WORK TO BE COMPLETED -> Omit the pictures, but give back every entry below exactly as written.

━━ RECORDS FOR THIS TASK

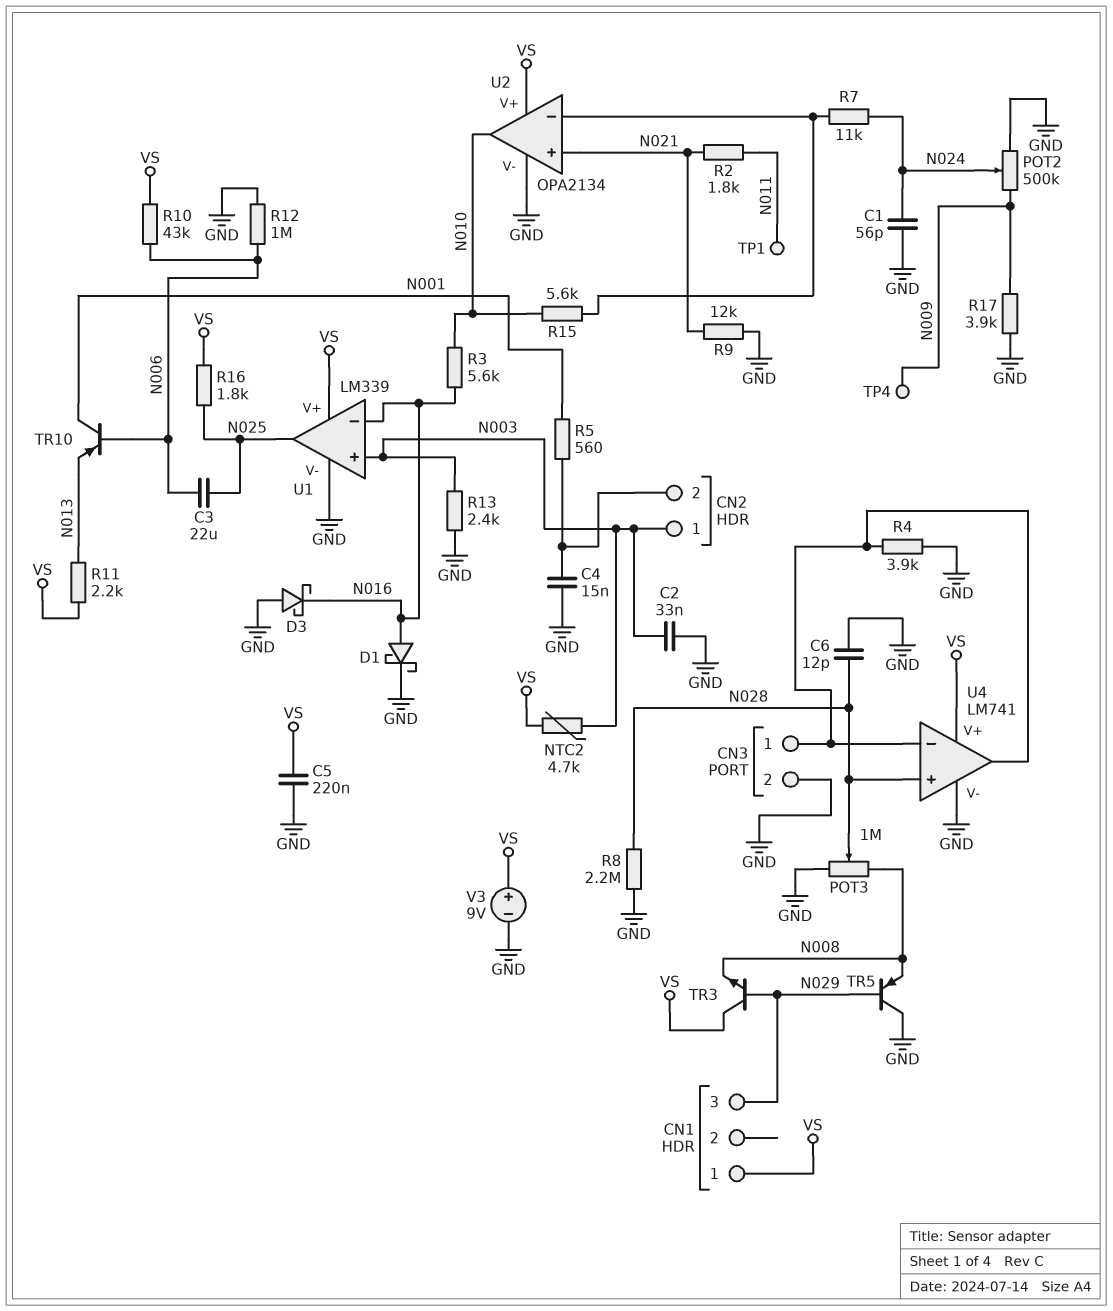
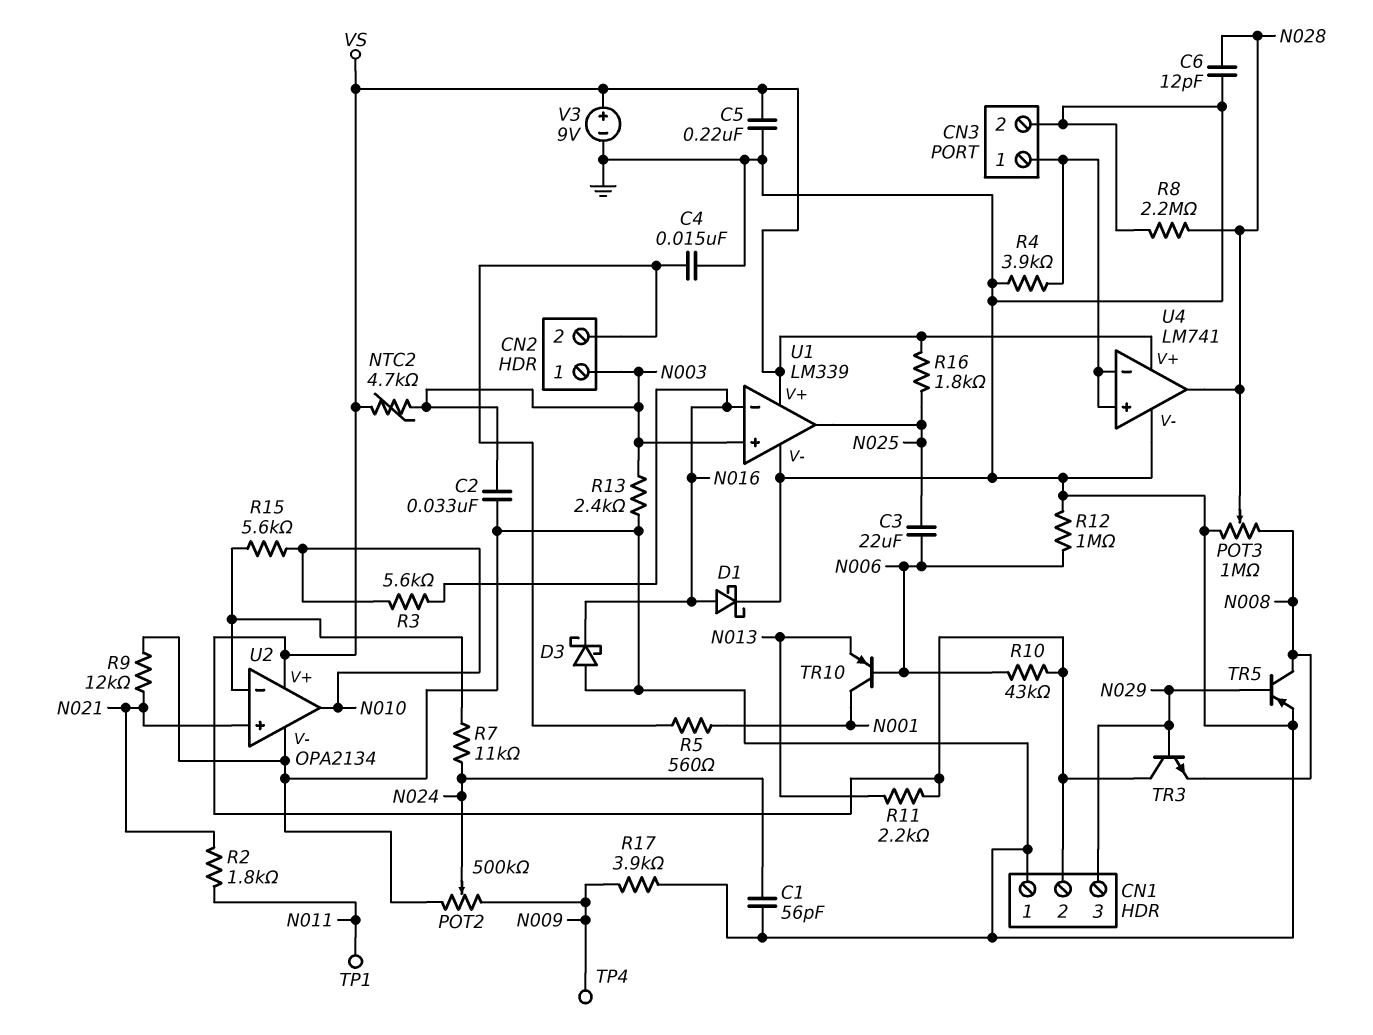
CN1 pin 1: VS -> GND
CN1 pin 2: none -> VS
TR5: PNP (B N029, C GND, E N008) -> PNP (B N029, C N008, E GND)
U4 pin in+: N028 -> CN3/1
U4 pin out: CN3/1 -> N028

━━━━

SOLUTION TO THIS TASK ->
CN1 pin 1: VS -> GND
CN1 pin 2: none -> VS
TR5: PNP (B N029, C GND, E N008) -> PNP (B N029, C N008, E GND)
U4 pin in+: N028 -> CN3/1
U4 pin out: CN3/1 -> N028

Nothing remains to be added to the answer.